[EXERCISE PROMPT]
In your copy of the records, include every word exactly and no pictures.

[RECORDS]
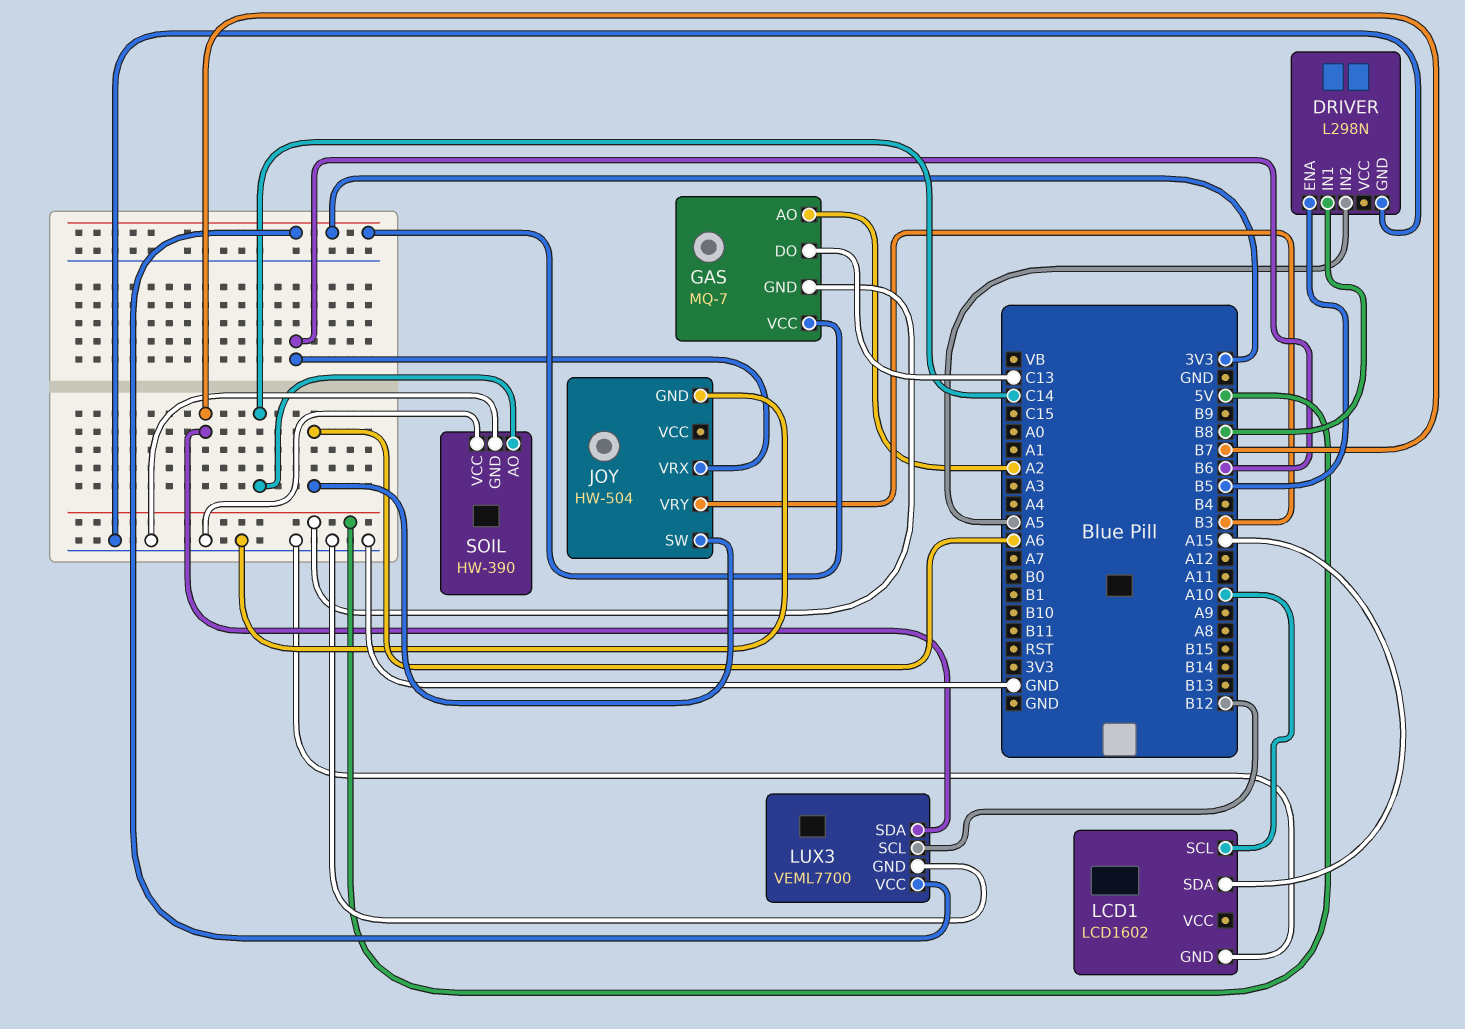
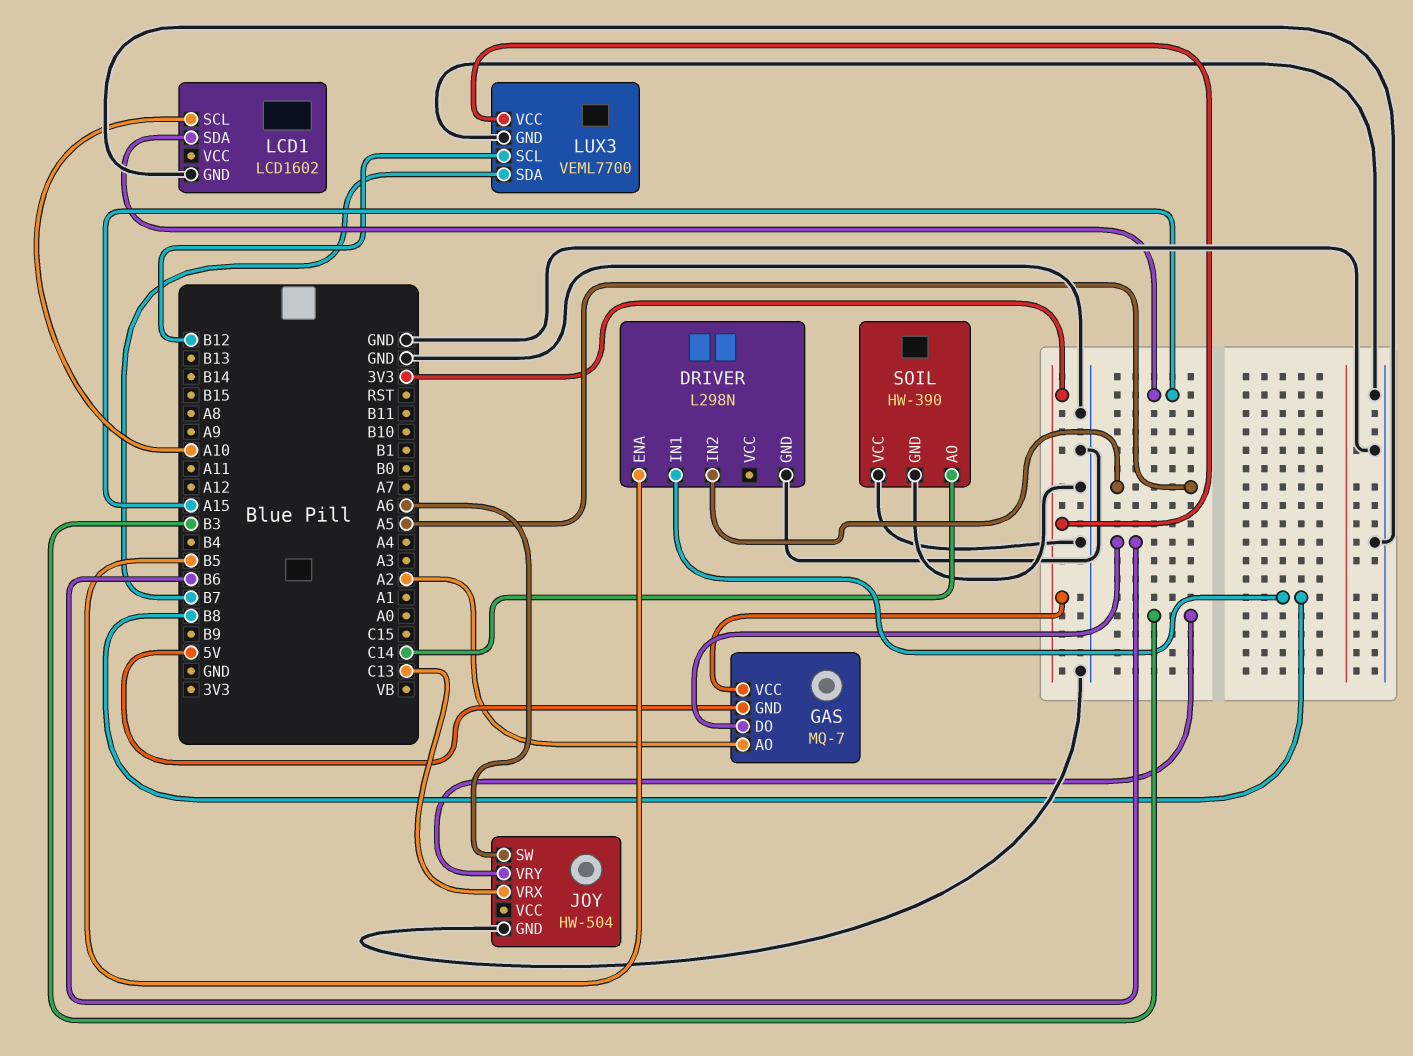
GAS pin DO: C13 -> B6
JOY pin VRX: B6 -> C13

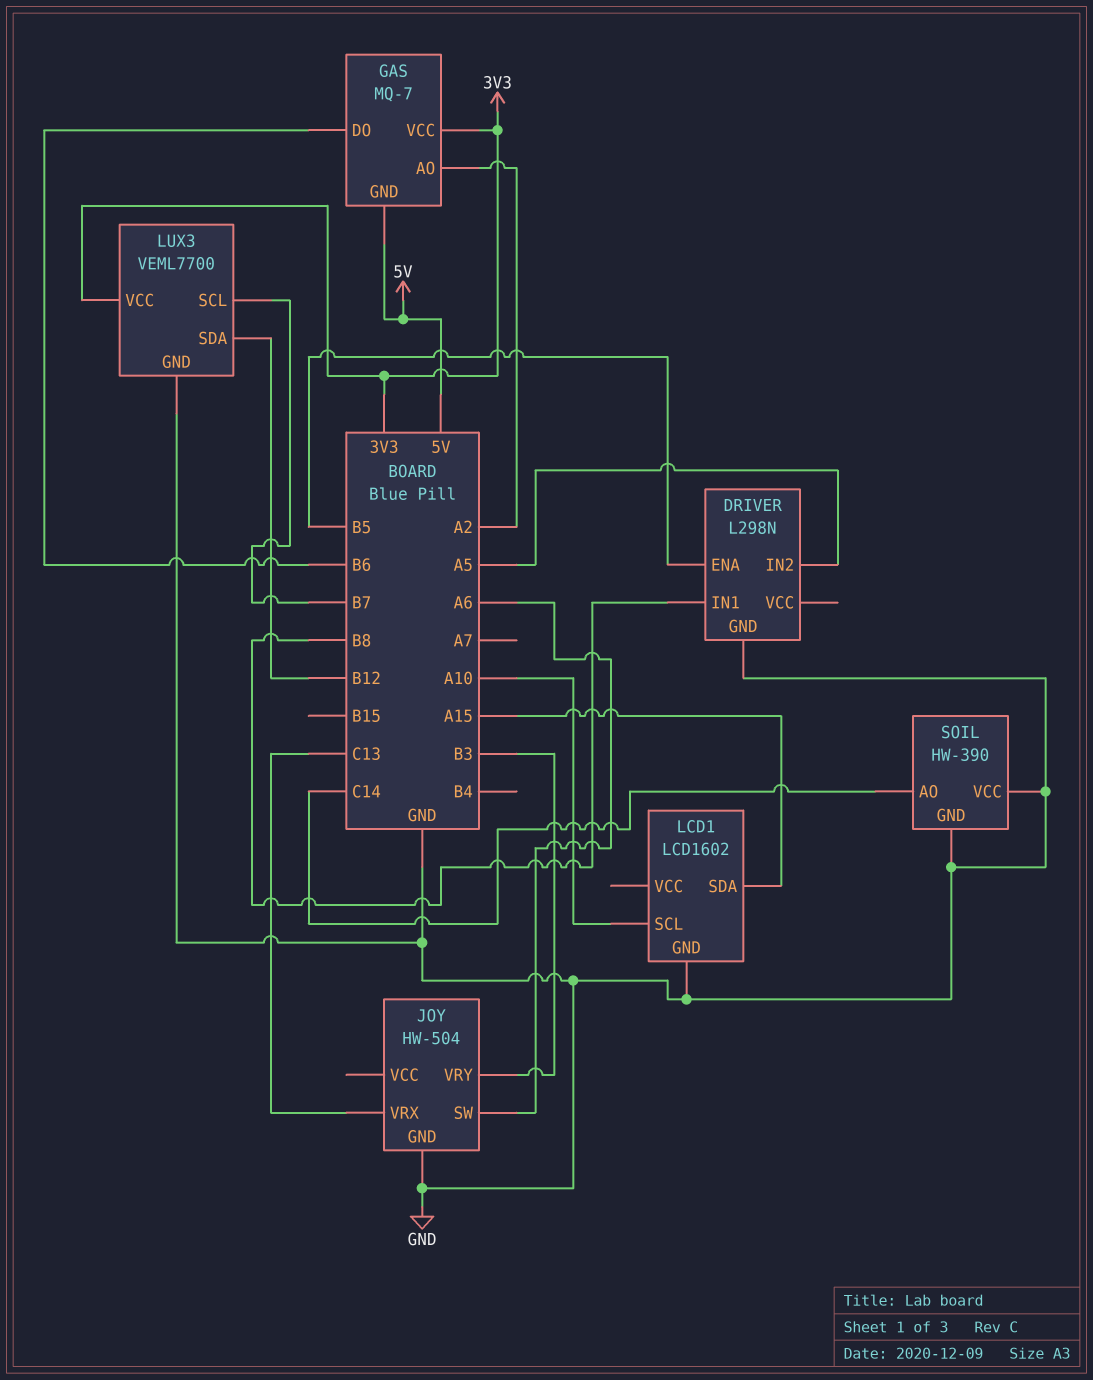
LUX3 pin SCL: B12 -> B7
LUX3 pin SDA: B7 -> B12

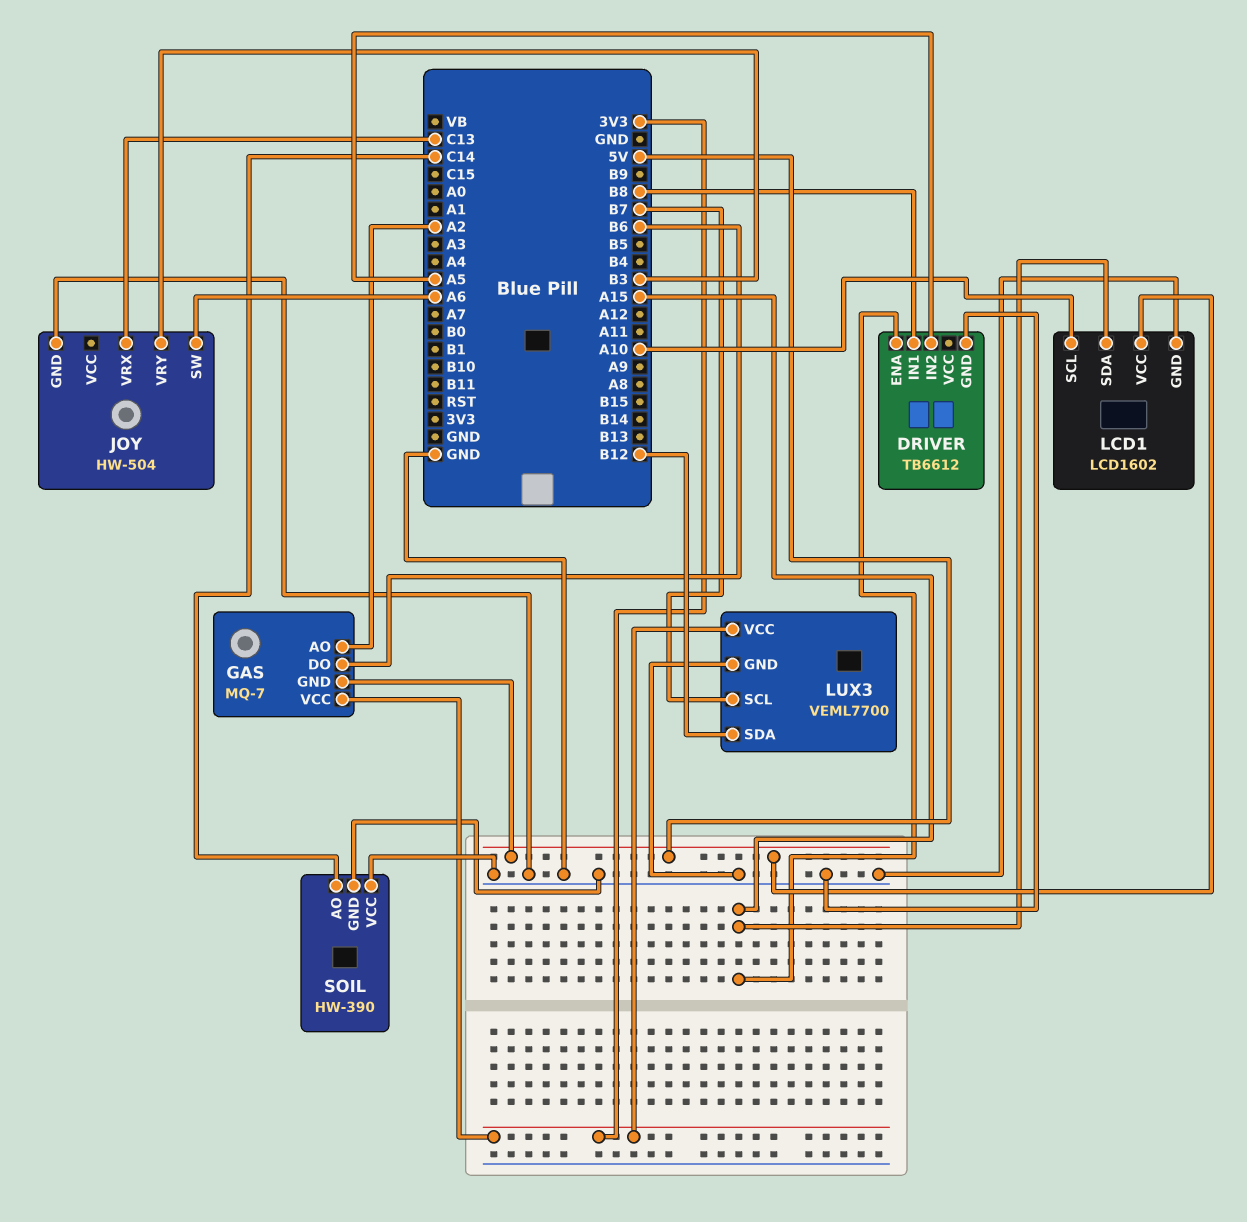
DRIVER: L298N -> TB6612
DRIVER pin ENA: B5 -> A15
LCD1 pin VCC: none -> 5V

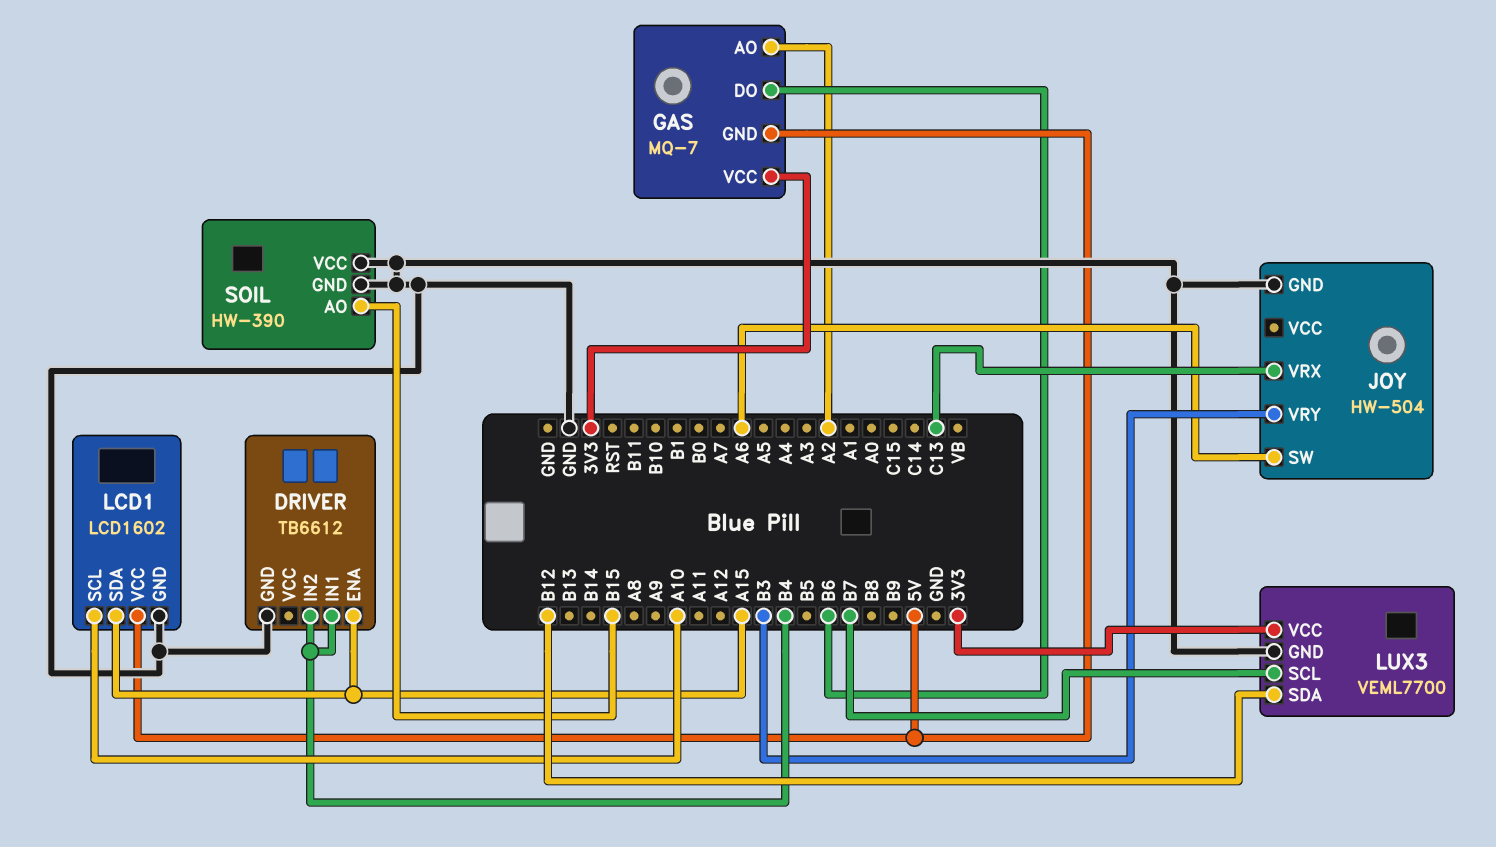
DRIVER pin IN1: B8 -> B4
DRIVER pin IN2: A5 -> B4
SOIL pin AO: C14 -> B15

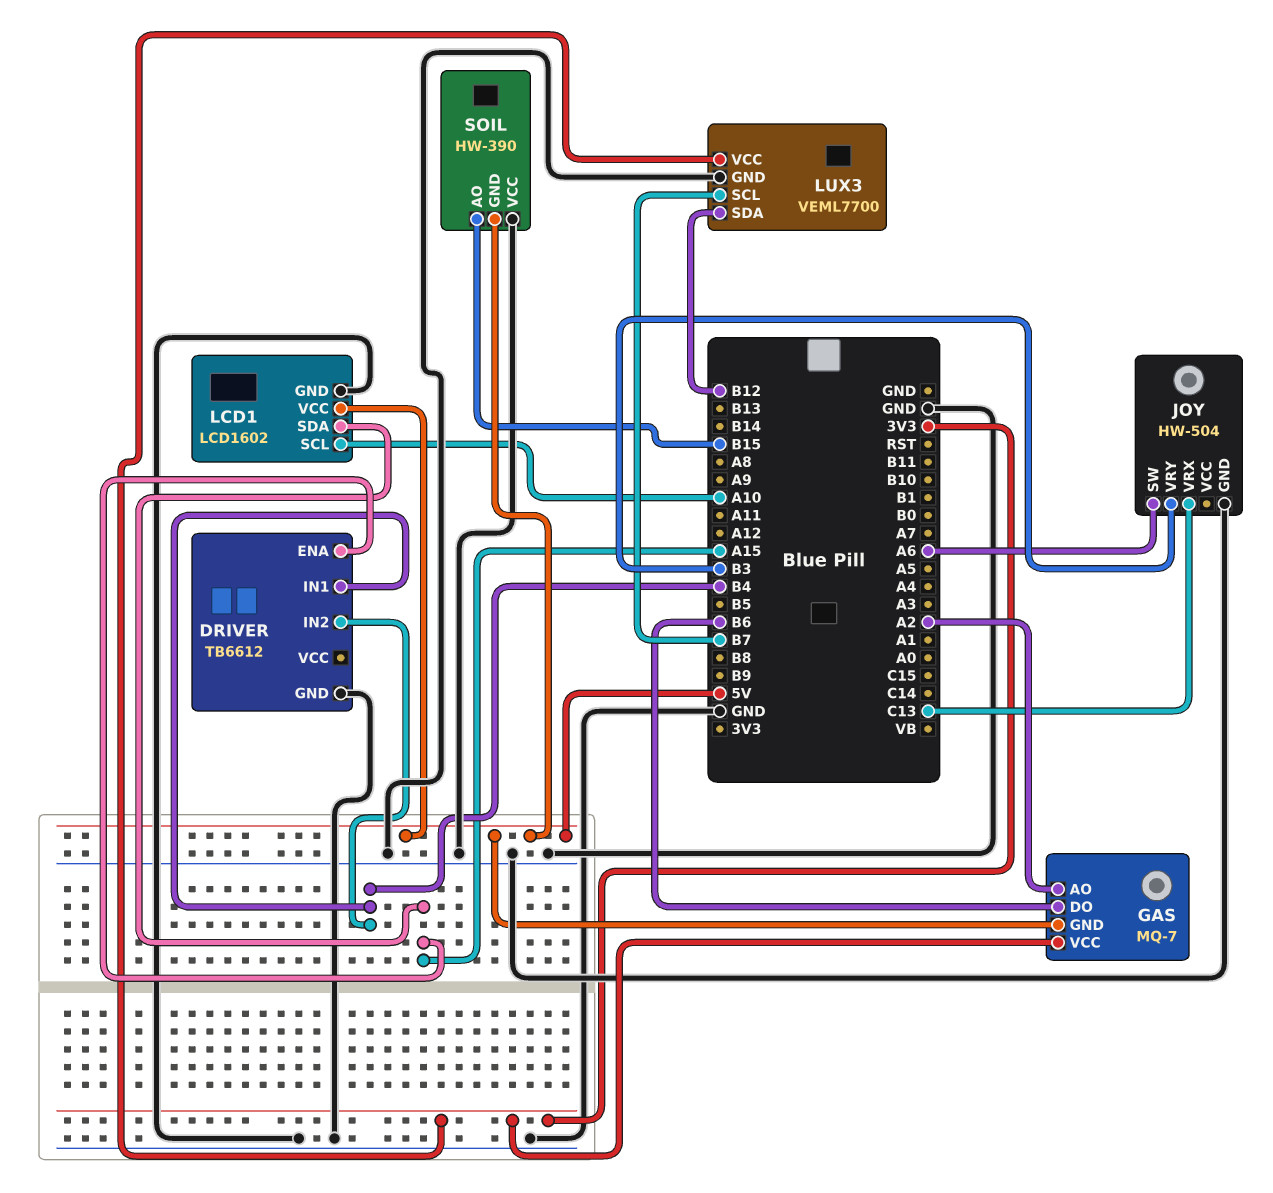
SOIL pin GND: GND -> 5V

[ANSWER]
GAS pin DO: C13 -> B6
JOY pin VRX: B6 -> C13

LUX3 pin SCL: B12 -> B7
LUX3 pin SDA: B7 -> B12

DRIVER: L298N -> TB6612
DRIVER pin ENA: B5 -> A15
LCD1 pin VCC: none -> 5V

DRIVER pin IN1: B8 -> B4
DRIVER pin IN2: A5 -> B4
SOIL pin AO: C14 -> B15

SOIL pin GND: GND -> 5V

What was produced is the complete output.